Task instructions:
Every line of the material below needs to be copied exactly; omit the pictures.

Provided entries:
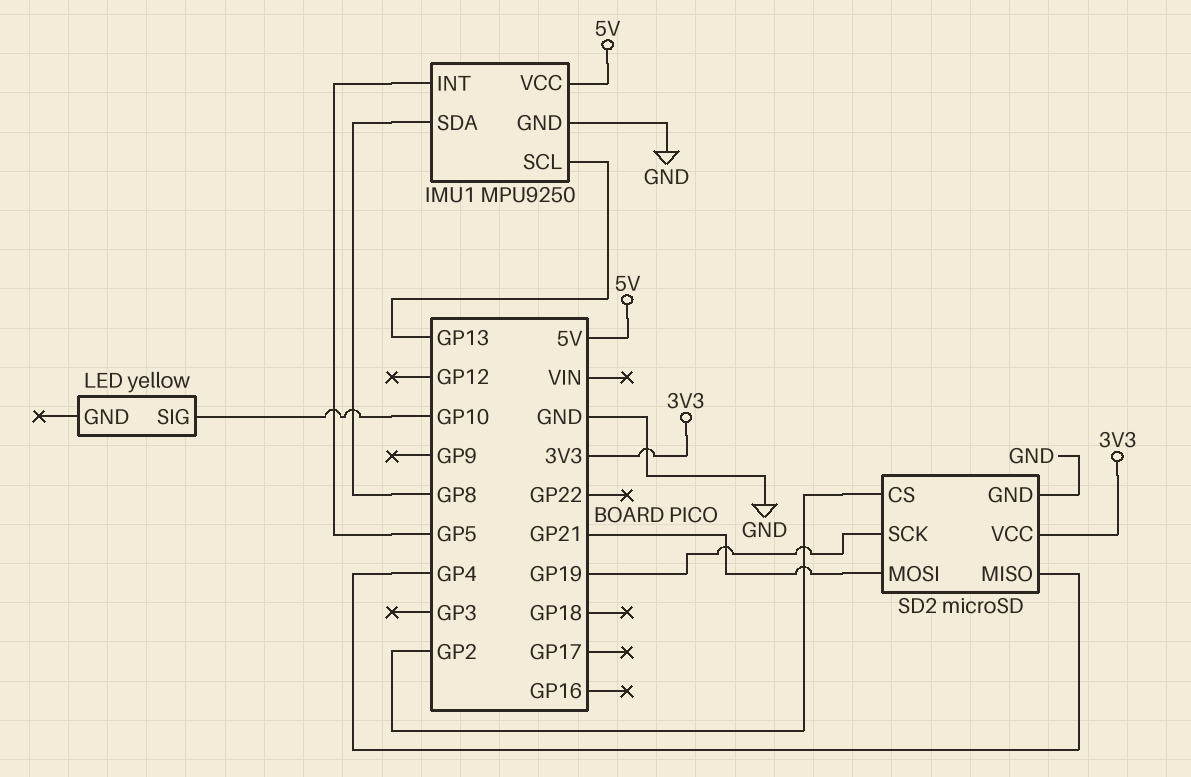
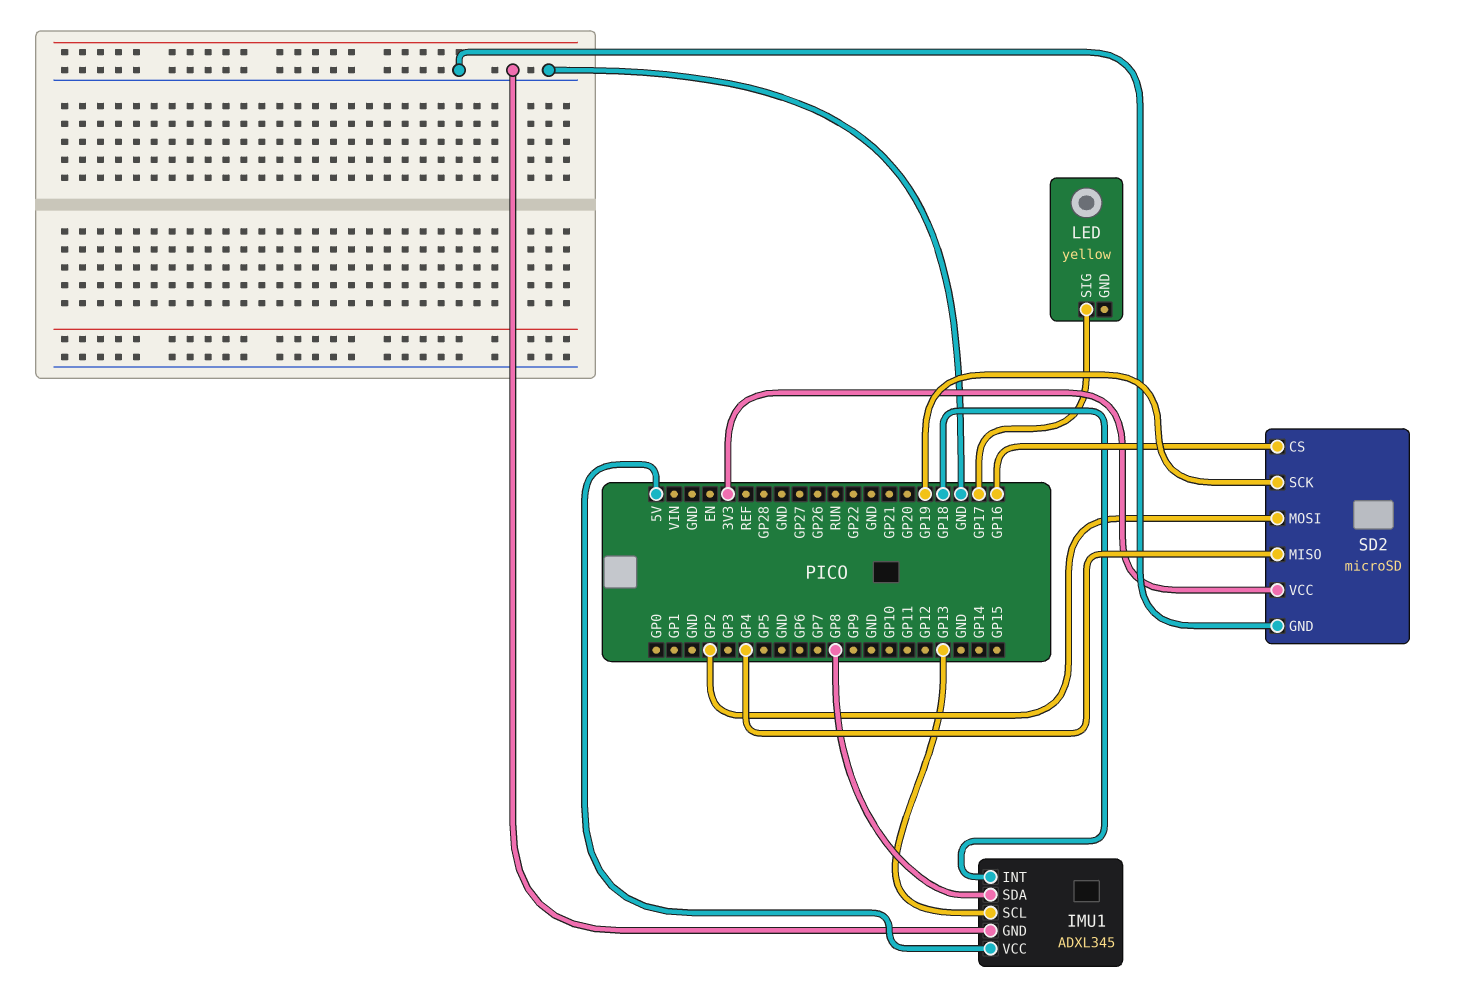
IMU1: MPU9250 -> ADXL345
IMU1 pin INT: GP5 -> GP18
LED pin SIG: GP10 -> GP17
SD2 pin CS: GP2 -> GP16
SD2 pin MOSI: GP21 -> GP2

Exercise answer:
IMU1: MPU9250 -> ADXL345
IMU1 pin INT: GP5 -> GP18
LED pin SIG: GP10 -> GP17
SD2 pin CS: GP2 -> GP16
SD2 pin MOSI: GP21 -> GP2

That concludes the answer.